TASK DETAILS: Both the line with "none -> pink brick E9:E11 level 1" and the line with "none -> black brick J3:L3 level 1" in the records below must appear in the output, along with every line between them, exactly and with nothing added.

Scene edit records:
"""

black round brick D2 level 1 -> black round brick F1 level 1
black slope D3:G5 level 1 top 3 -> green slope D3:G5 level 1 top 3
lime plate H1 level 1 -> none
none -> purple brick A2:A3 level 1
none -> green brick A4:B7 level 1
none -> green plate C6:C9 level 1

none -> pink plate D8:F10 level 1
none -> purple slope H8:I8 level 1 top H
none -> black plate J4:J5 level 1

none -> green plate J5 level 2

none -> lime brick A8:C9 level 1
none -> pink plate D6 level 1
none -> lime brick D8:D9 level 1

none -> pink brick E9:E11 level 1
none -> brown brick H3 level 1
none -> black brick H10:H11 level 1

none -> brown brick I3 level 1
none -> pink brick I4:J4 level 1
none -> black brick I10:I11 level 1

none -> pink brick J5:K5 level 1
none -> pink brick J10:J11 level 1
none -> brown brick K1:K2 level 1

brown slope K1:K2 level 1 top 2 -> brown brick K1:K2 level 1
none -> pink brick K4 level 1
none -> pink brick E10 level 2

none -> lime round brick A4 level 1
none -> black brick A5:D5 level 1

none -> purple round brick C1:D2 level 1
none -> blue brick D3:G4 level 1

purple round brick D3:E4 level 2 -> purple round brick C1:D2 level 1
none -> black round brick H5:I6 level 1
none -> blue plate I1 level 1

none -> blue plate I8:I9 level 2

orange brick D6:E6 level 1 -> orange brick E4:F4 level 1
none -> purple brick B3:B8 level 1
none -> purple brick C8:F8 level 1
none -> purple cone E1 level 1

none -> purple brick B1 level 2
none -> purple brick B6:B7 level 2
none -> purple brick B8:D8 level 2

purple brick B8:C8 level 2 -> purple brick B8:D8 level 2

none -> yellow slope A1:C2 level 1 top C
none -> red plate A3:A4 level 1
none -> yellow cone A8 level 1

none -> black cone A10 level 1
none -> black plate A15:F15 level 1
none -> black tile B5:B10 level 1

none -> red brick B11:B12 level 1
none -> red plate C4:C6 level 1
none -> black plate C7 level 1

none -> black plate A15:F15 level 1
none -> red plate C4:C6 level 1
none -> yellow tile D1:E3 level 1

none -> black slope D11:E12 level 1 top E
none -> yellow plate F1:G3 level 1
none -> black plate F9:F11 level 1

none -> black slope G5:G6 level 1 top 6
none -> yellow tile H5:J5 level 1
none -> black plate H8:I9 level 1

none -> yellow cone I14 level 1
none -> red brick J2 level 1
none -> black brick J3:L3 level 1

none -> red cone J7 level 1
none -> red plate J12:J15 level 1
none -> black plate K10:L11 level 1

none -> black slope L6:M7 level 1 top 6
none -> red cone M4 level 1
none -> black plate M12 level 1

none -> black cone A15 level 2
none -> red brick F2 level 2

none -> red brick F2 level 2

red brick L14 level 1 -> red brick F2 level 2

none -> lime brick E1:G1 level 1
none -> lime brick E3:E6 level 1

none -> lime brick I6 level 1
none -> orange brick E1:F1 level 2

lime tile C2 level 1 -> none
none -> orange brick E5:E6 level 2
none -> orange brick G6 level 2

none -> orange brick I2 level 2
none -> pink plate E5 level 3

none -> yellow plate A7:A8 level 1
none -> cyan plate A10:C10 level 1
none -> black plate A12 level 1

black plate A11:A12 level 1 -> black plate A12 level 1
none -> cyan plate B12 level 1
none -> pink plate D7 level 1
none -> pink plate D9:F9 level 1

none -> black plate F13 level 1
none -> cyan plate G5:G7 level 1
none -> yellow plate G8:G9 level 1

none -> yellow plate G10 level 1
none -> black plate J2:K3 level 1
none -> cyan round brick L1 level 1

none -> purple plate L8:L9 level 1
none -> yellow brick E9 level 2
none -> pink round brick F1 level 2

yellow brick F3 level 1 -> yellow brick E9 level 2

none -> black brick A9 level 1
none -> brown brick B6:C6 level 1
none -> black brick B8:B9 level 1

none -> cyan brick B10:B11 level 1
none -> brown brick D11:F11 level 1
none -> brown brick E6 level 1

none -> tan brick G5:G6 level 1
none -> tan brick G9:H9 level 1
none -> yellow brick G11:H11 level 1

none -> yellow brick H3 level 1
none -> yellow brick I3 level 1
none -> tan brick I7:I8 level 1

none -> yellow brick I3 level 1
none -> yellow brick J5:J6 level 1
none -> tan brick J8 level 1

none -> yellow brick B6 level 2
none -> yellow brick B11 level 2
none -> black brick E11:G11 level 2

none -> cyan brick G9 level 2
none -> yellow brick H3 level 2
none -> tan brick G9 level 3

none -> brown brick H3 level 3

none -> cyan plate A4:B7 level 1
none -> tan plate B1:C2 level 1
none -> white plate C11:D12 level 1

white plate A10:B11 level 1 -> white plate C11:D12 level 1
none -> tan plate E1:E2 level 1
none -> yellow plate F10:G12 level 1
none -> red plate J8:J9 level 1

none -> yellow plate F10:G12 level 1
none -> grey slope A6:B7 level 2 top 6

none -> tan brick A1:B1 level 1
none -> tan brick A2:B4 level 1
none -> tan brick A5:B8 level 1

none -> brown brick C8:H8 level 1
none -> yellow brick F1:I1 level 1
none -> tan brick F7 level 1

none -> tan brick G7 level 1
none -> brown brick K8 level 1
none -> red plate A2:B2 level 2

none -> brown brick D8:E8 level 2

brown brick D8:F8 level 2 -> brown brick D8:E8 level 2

"""

ANSWER BOX:
none -> pink brick E9:E11 level 1
none -> brown brick H3 level 1
none -> black brick H10:H11 level 1

none -> brown brick I3 level 1
none -> pink brick I4:J4 level 1
none -> black brick I10:I11 level 1

none -> pink brick J5:K5 level 1
none -> pink brick J10:J11 level 1
none -> brown brick K1:K2 level 1

brown slope K1:K2 level 1 top 2 -> brown brick K1:K2 level 1
none -> pink brick K4 level 1
none -> pink brick E10 level 2

none -> lime round brick A4 level 1
none -> black brick A5:D5 level 1

none -> purple round brick C1:D2 level 1
none -> blue brick D3:G4 level 1

purple round brick D3:E4 level 2 -> purple round brick C1:D2 level 1
none -> black round brick H5:I6 level 1
none -> blue plate I1 level 1

none -> blue plate I8:I9 level 2

orange brick D6:E6 level 1 -> orange brick E4:F4 level 1
none -> purple brick B3:B8 level 1
none -> purple brick C8:F8 level 1
none -> purple cone E1 level 1

none -> purple brick B1 level 2
none -> purple brick B6:B7 level 2
none -> purple brick B8:D8 level 2

purple brick B8:C8 level 2 -> purple brick B8:D8 level 2

none -> yellow slope A1:C2 level 1 top C
none -> red plate A3:A4 level 1
none -> yellow cone A8 level 1

none -> black cone A10 level 1
none -> black plate A15:F15 level 1
none -> black tile B5:B10 level 1

none -> red brick B11:B12 level 1
none -> red plate C4:C6 level 1
none -> black plate C7 level 1

none -> black plate A15:F15 level 1
none -> red plate C4:C6 level 1
none -> yellow tile D1:E3 level 1

none -> black slope D11:E12 level 1 top E
none -> yellow plate F1:G3 level 1
none -> black plate F9:F11 level 1

none -> black slope G5:G6 level 1 top 6
none -> yellow tile H5:J5 level 1
none -> black plate H8:I9 level 1

none -> yellow cone I14 level 1
none -> red brick J2 level 1
none -> black brick J3:L3 level 1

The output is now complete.